GIVEN ENTRIES:
○ ○ ○ ○
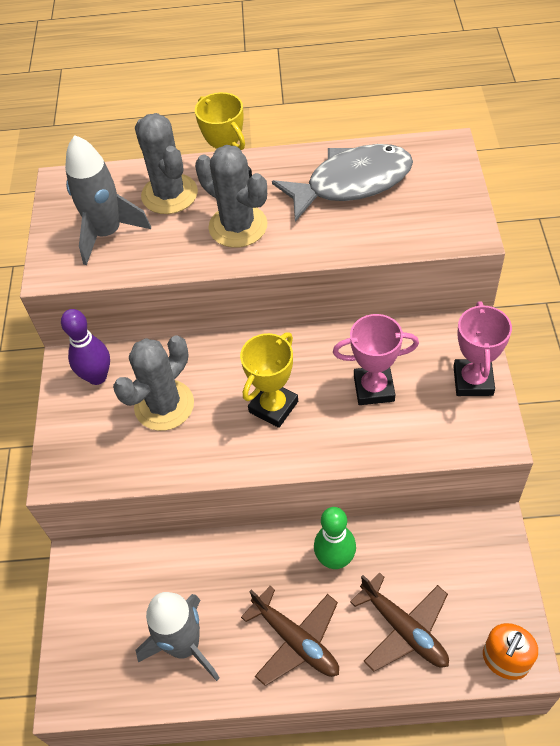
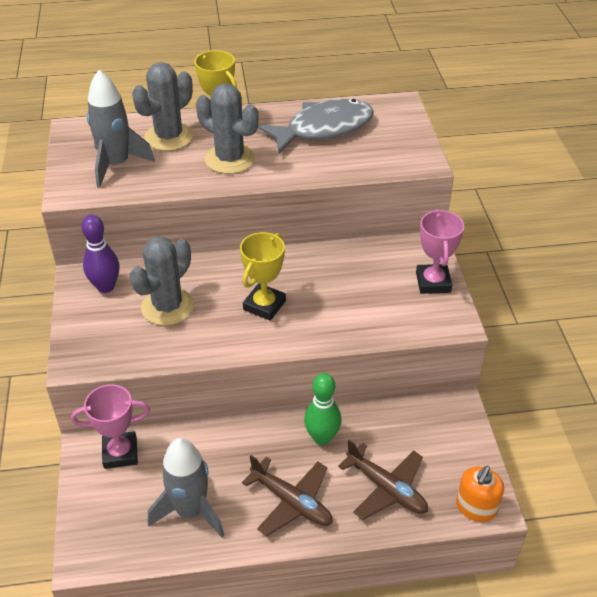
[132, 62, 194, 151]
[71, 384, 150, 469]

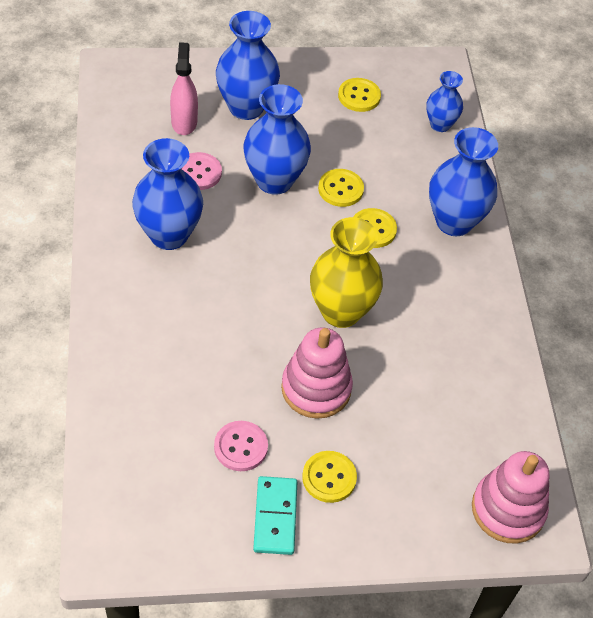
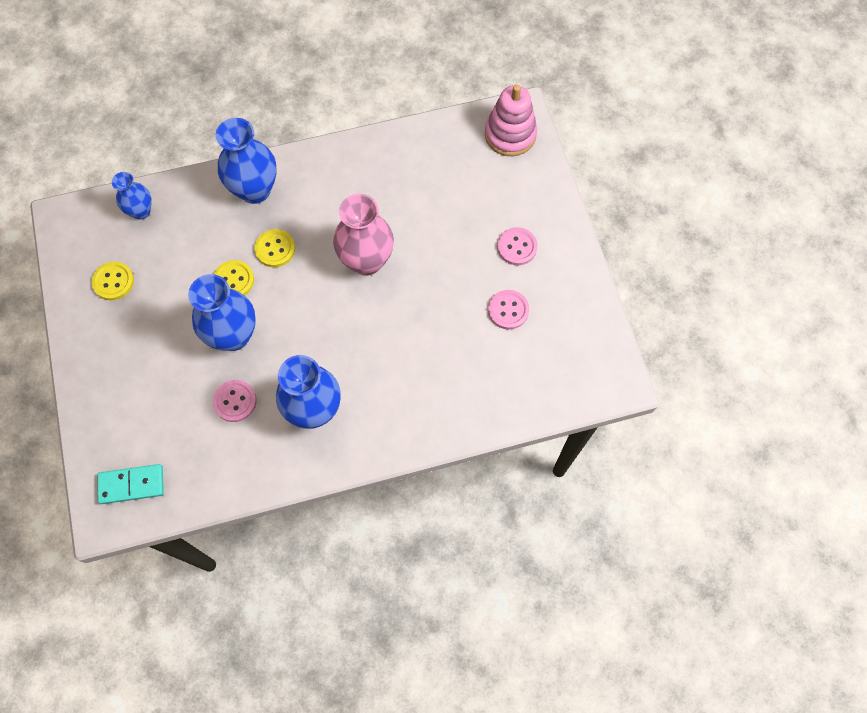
[170, 42, 198, 135] (first image)
[216, 11, 280, 120] (first image)
[97, 464, 164, 504]
[281, 327, 353, 419] (first image)
[497, 227, 538, 265]
[333, 194, 394, 276]

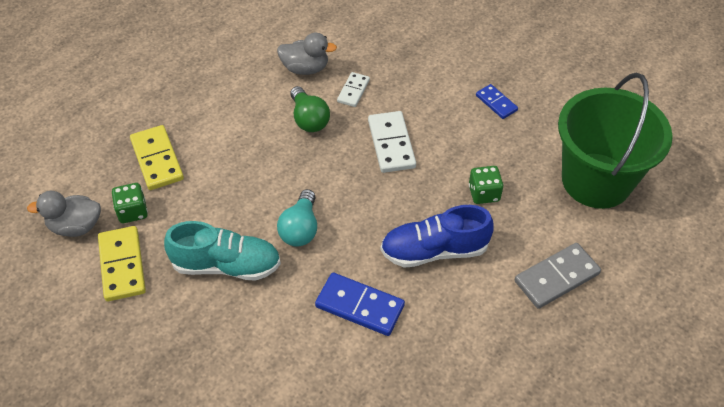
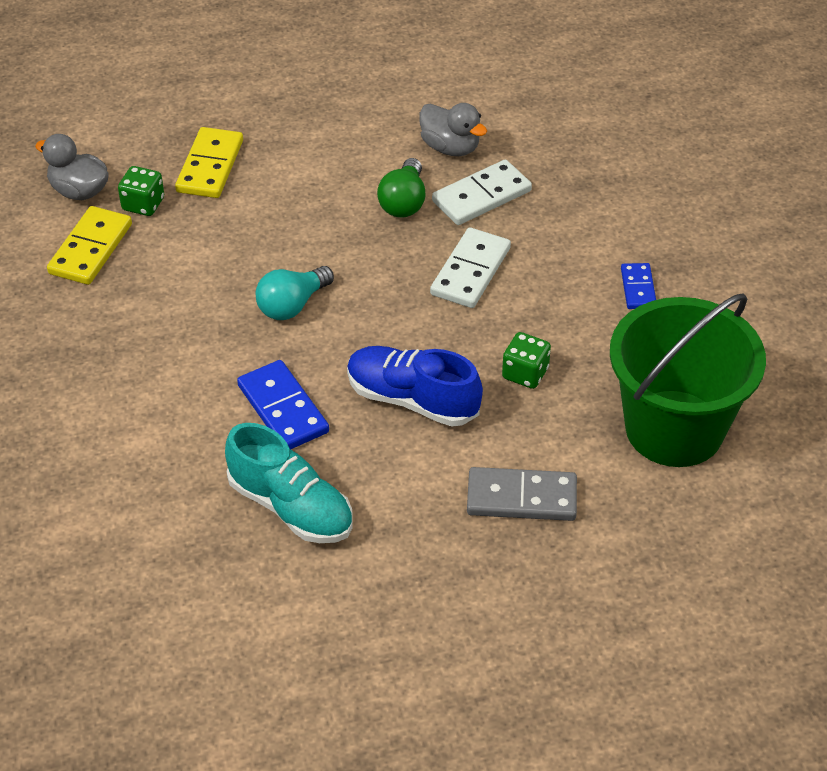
[225, 423, 353, 543]
[432, 159, 532, 225]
○ ○ ○ ○
TASK REQUIREMENTS: Without the pictures, return the entries exactly as they appear.

TASK RESULT:
[132, 62, 194, 151]
[71, 384, 150, 469]

[170, 42, 198, 135] (first image)
[216, 11, 280, 120] (first image)
[97, 464, 164, 504]
[281, 327, 353, 419] (first image)
[497, 227, 538, 265]
[333, 194, 394, 276]

[225, 423, 353, 543]
[432, 159, 532, 225]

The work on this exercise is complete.